DATA EXCERPT →

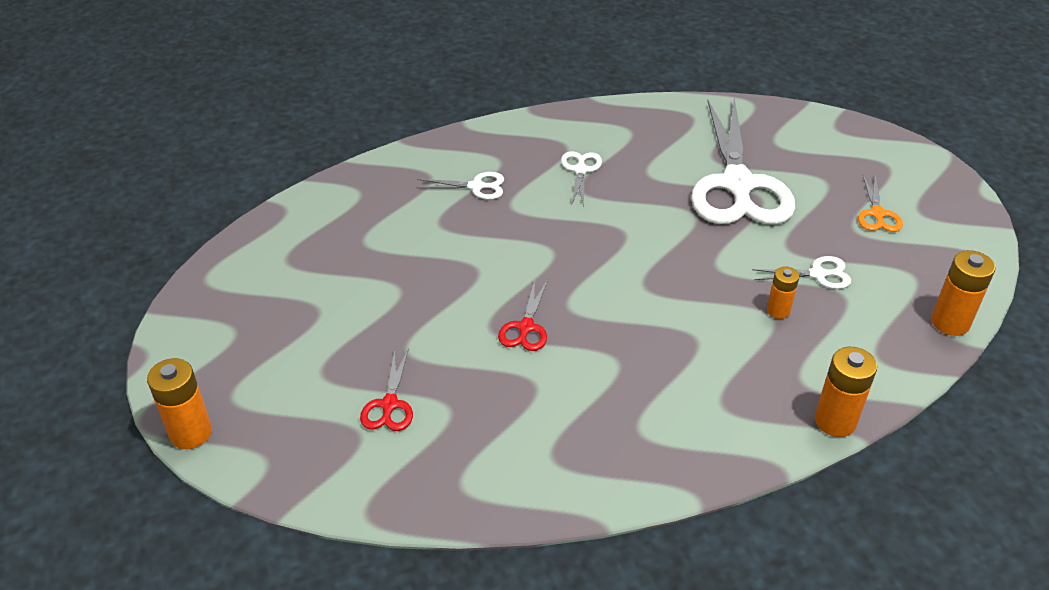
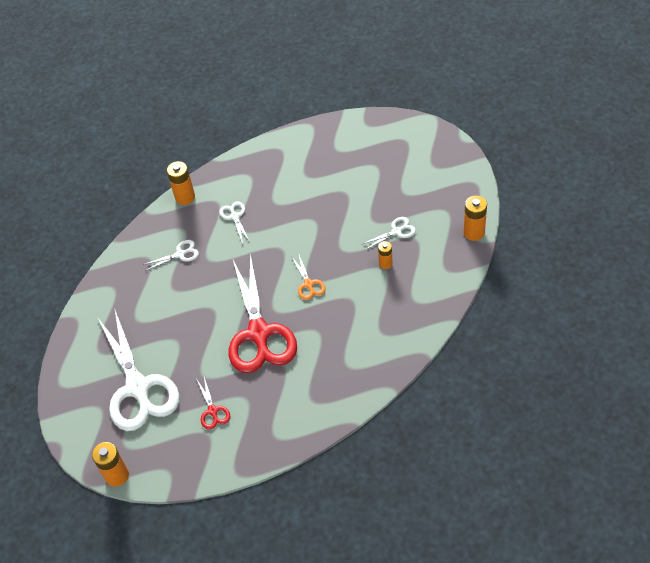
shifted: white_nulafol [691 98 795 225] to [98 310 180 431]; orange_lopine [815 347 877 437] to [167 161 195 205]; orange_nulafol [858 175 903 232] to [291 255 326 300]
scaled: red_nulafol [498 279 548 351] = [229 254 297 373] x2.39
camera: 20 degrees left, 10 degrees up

EXERCISE DESCRIPTION →
Please write every line above out exactly as given, except for any pictures.

OUTPUT FOR THIS EXERCISE →
shifted: white_nulafol [691 98 795 225] to [98 310 180 431]; orange_lopine [815 347 877 437] to [167 161 195 205]; orange_nulafol [858 175 903 232] to [291 255 326 300]
scaled: red_nulafol [498 279 548 351] = [229 254 297 373] x2.39
camera: 20 degrees left, 10 degrees up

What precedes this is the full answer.